[[ Information shown open ]]

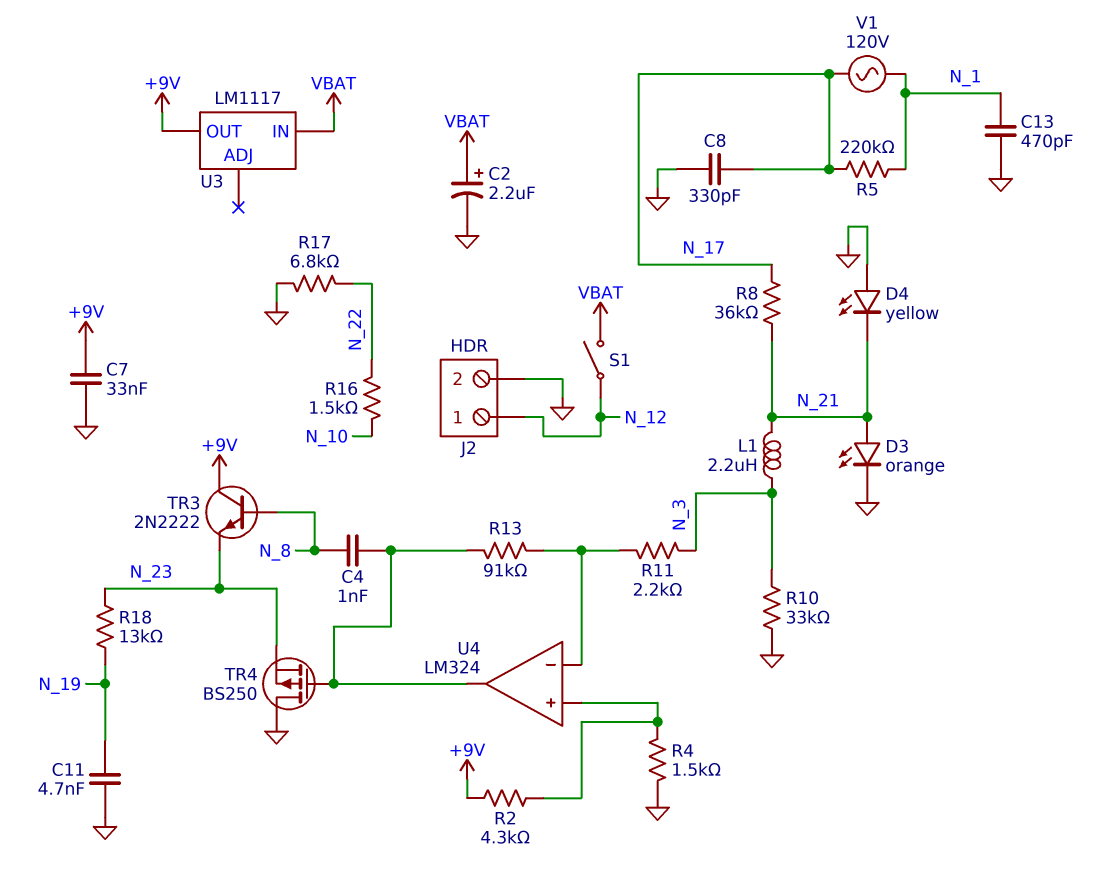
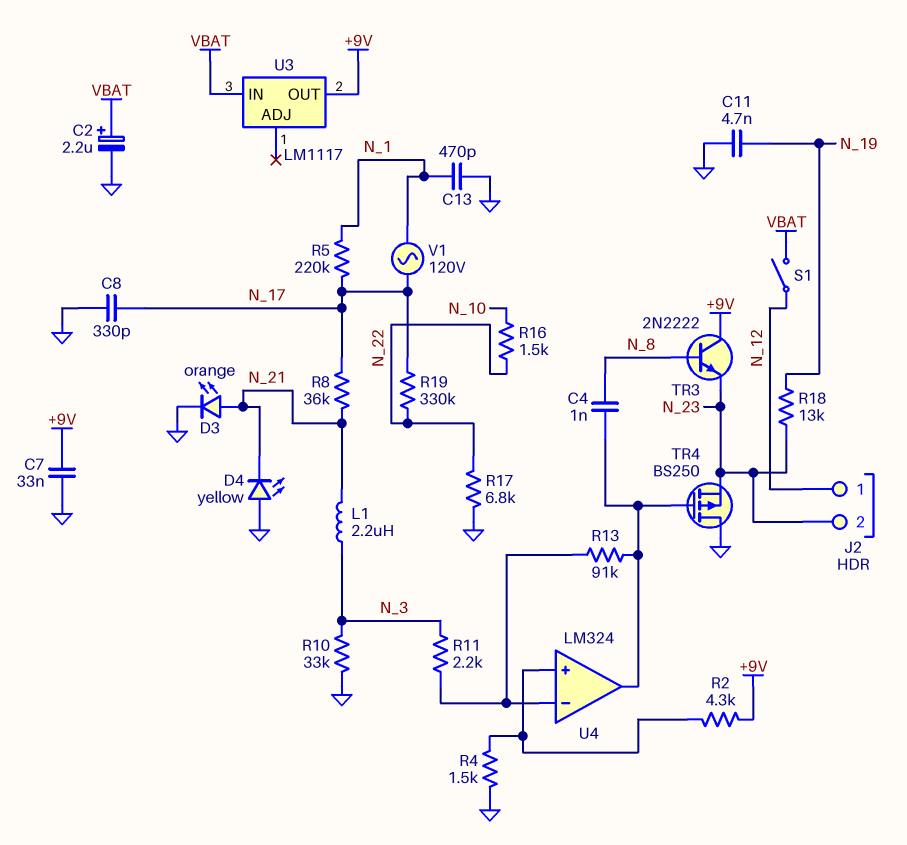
J2 pin 2: GND -> N_23
R19: none -> 330k (N_17, N_22)

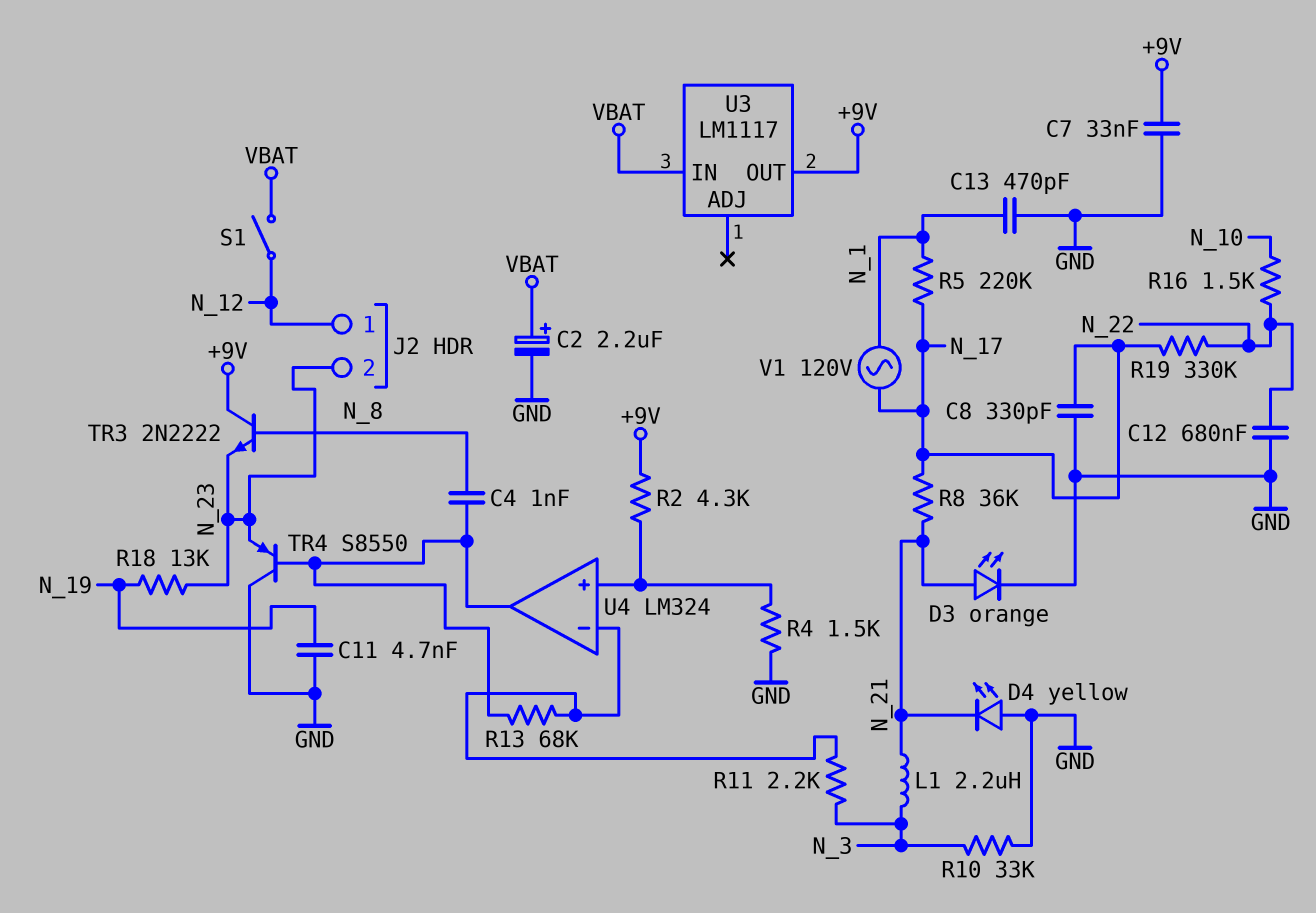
C12: none -> 680nF (GND, N_22)
R13: 91k (U4/in-, U4/out) -> 68k (U4/in-, U4/out)
R17: 6.8k (GND, N_22) -> none
TR4: PMOS BS250 (G U4/out, D GND, S N_23) -> PNP S8550 (B U4/out, C GND, E N_23)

[[ Information shown closed ]]

● The task: Copy every line of the entries above in which "none" occurs.

● Solution to this exercise:
R19: none -> 330k (N_17, N_22)
C12: none -> 680nF (GND, N_22)
R17: 6.8k (GND, N_22) -> none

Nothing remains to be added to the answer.